= What the task asks =
Skip the images and print the listing exactly.

= Provided entries =
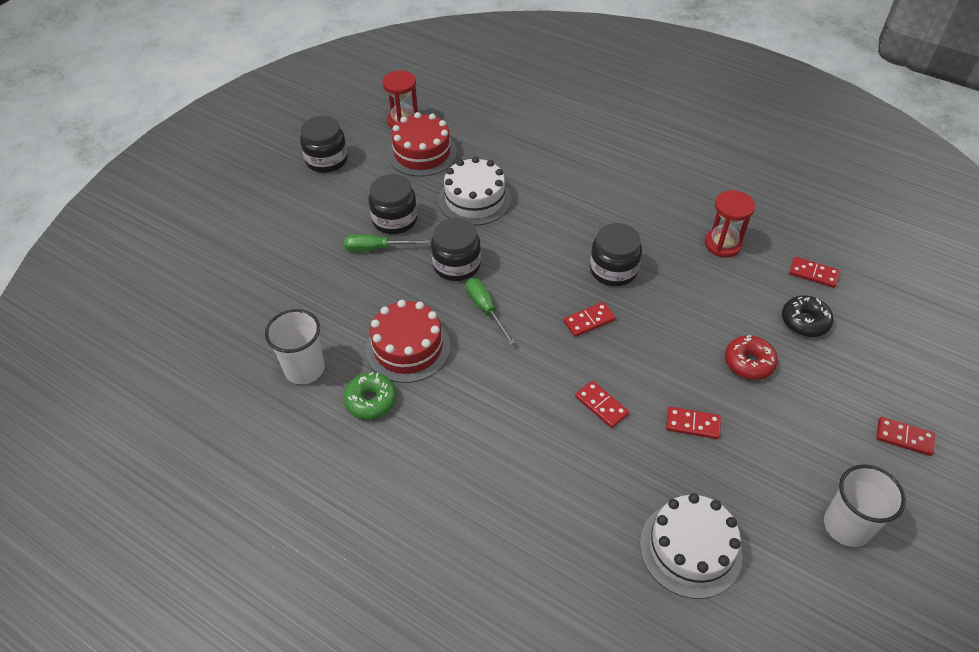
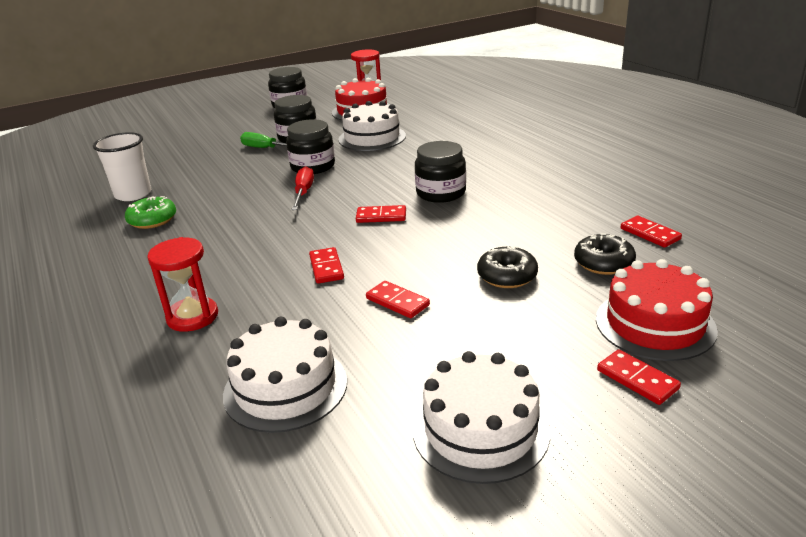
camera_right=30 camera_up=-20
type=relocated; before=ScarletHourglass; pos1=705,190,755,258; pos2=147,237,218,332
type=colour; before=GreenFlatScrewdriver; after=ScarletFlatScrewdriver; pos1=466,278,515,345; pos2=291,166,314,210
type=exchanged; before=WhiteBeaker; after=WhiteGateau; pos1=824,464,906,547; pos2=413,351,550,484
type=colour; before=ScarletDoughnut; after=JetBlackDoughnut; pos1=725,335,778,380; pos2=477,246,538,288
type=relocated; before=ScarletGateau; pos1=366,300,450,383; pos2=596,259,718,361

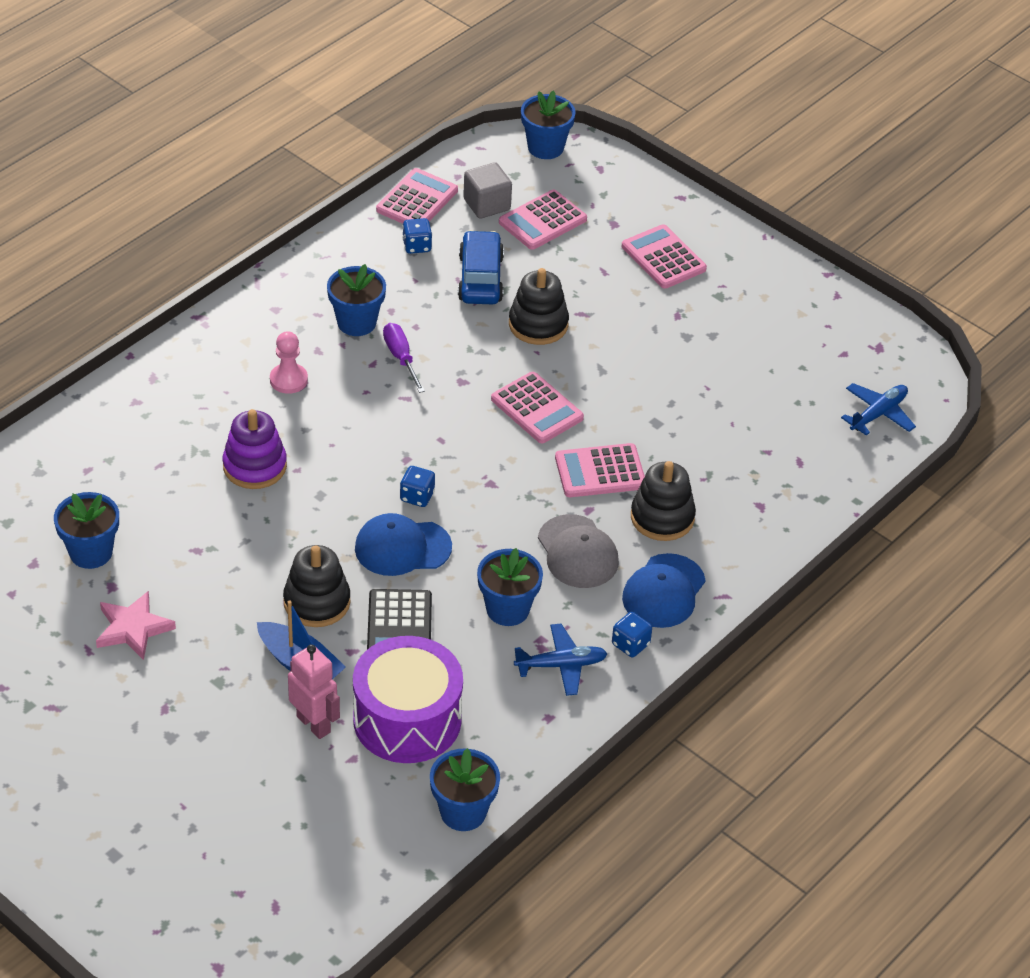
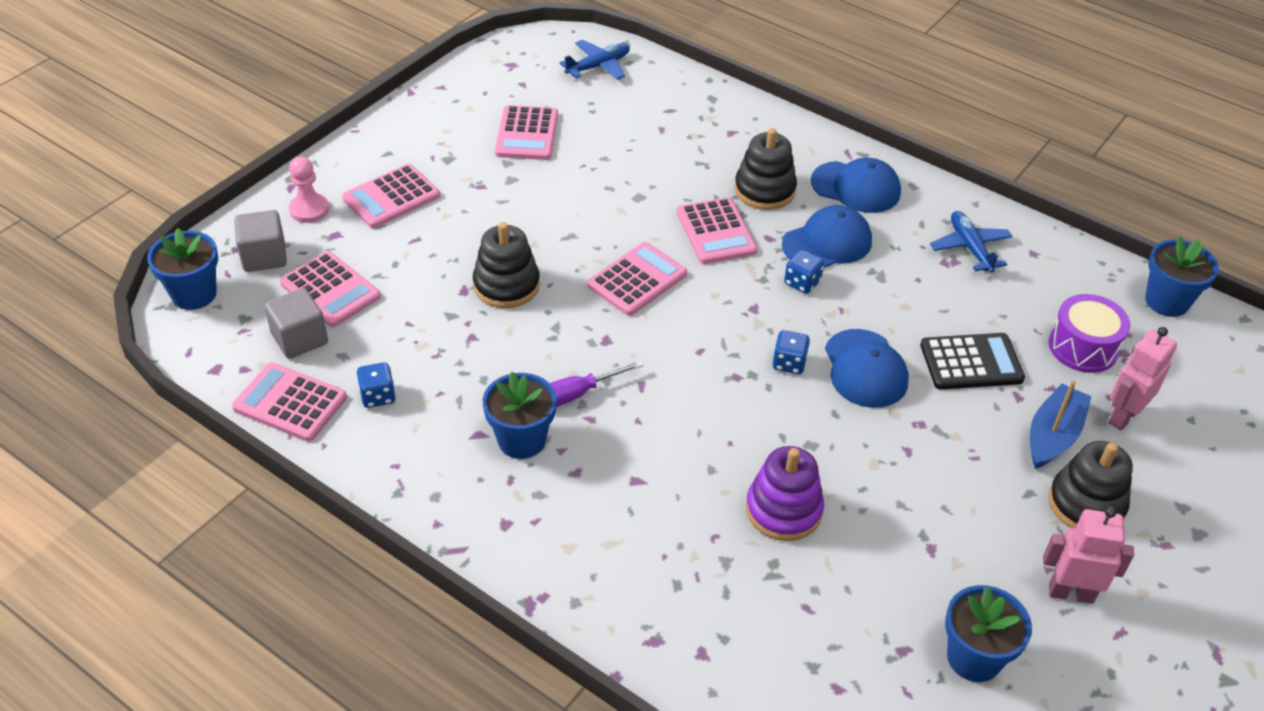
camera_right=-95 camera_up=0
type=appeared; after=AshGreyCube; pos2=234,210,287,272
type=relocated; before=RosyGamePawn; pos1=270,331,308,394; pos2=289,157,329,223
type=appeared; after=RosyAddingMachine; pos2=495,105,558,160
type=spun; before=BlueAeroplane; pos1=841,383,916,435; pos2=560,40,630,80; turn=105
type=colour; before=AshGreyBaseballCap; after=BlueBaseballCap; pos1=538,514,619,588; pos2=782,205,872,268
type=relocated; before=BlueDice; pos1=612,612,652,657; pos2=784,250,824,294
type=exchanged; before=RosyStar; after=RosyToyRobot; pos1=96,591,176,660; pos2=1043,507,1134,604
type=relocated; before=JetBlackStackingToy; pos1=283,545,350,627; pos2=1048,441,1133,528
type=size; before=RoyalPurpleSnareDrum; pos1=353,636,463,763; pos2=1049,294,1130,373; scale=0.64
type=missing; before=BlueToyCar; pos1=458,230,504,304
type=missing; before=BluePottedPlant; pos1=477,548,543,626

= Result =
camera_right=30 camera_up=-20
type=relocated; before=ScarletHourglass; pos1=705,190,755,258; pos2=147,237,218,332
type=colour; before=GreenFlatScrewdriver; after=ScarletFlatScrewdriver; pos1=466,278,515,345; pos2=291,166,314,210
type=exchanged; before=WhiteBeaker; after=WhiteGateau; pos1=824,464,906,547; pos2=413,351,550,484
type=colour; before=ScarletDoughnut; after=JetBlackDoughnut; pos1=725,335,778,380; pos2=477,246,538,288
type=relocated; before=ScarletGateau; pos1=366,300,450,383; pos2=596,259,718,361

camera_right=-95 camera_up=0
type=appeared; after=AshGreyCube; pos2=234,210,287,272
type=relocated; before=RosyGamePawn; pos1=270,331,308,394; pos2=289,157,329,223
type=appeared; after=RosyAddingMachine; pos2=495,105,558,160
type=spun; before=BlueAeroplane; pos1=841,383,916,435; pos2=560,40,630,80; turn=105
type=colour; before=AshGreyBaseballCap; after=BlueBaseballCap; pos1=538,514,619,588; pos2=782,205,872,268
type=relocated; before=BlueDice; pos1=612,612,652,657; pos2=784,250,824,294
type=exchanged; before=RosyStar; after=RosyToyRobot; pos1=96,591,176,660; pos2=1043,507,1134,604
type=relocated; before=JetBlackStackingToy; pos1=283,545,350,627; pos2=1048,441,1133,528
type=size; before=RoyalPurpleSnareDrum; pos1=353,636,463,763; pos2=1049,294,1130,373; scale=0.64
type=missing; before=BlueToyCar; pos1=458,230,504,304
type=missing; before=BluePottedPlant; pos1=477,548,543,626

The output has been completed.